- _PROBLEM STATEMENT_: Please restate, word for word, the lines below that begin at the one with "camera: 100 degrees left, 5 degrees down" and end at the one with "(319, 228) = (580, 216): orange". Leave out all other lines.

- _EXERCISE MATERIALS_:
--- --- ---

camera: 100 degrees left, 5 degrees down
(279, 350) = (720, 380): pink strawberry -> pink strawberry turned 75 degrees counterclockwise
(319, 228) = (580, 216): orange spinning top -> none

--- --- ---

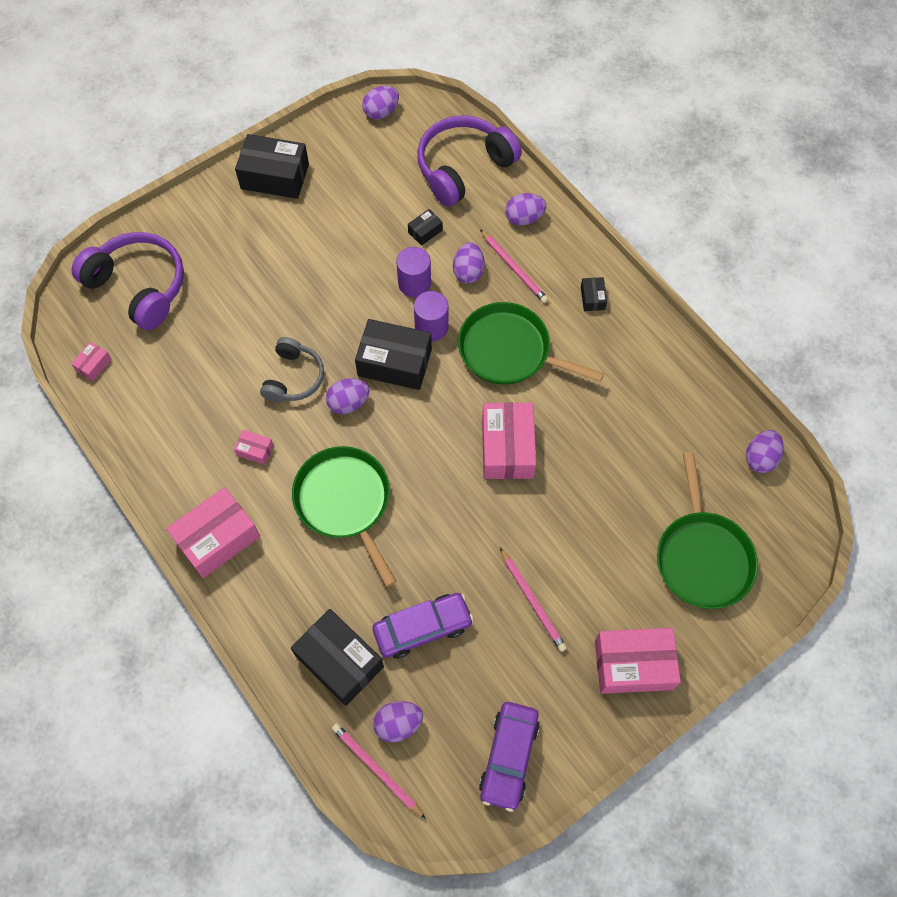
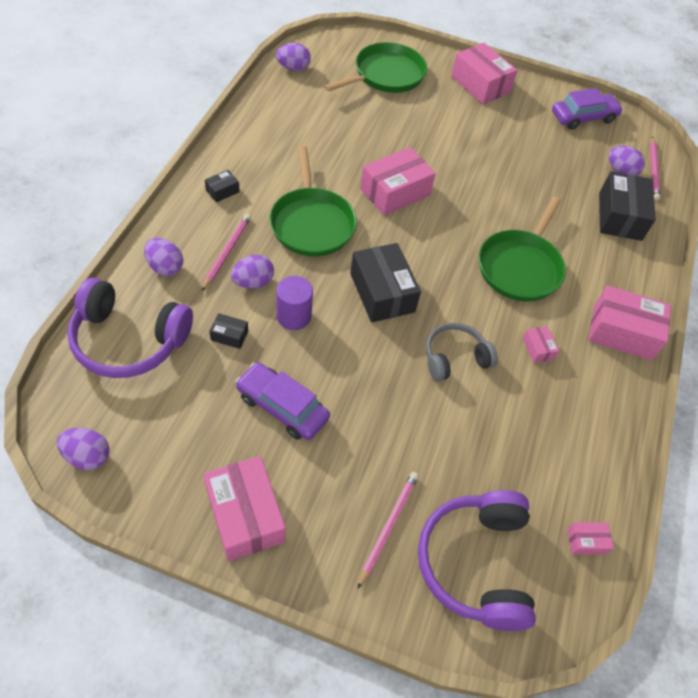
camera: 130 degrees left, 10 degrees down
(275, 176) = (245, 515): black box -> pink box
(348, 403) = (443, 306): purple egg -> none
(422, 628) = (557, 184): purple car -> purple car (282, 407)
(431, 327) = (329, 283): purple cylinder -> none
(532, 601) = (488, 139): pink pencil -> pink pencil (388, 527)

--- --- ---

- _TASK RESULT_:
camera: 100 degrees left, 5 degrees down
(279, 350) = (720, 380): pink strawberry -> pink strawberry turned 75 degrees counterclockwise
(319, 228) = (580, 216): orange spinning top -> none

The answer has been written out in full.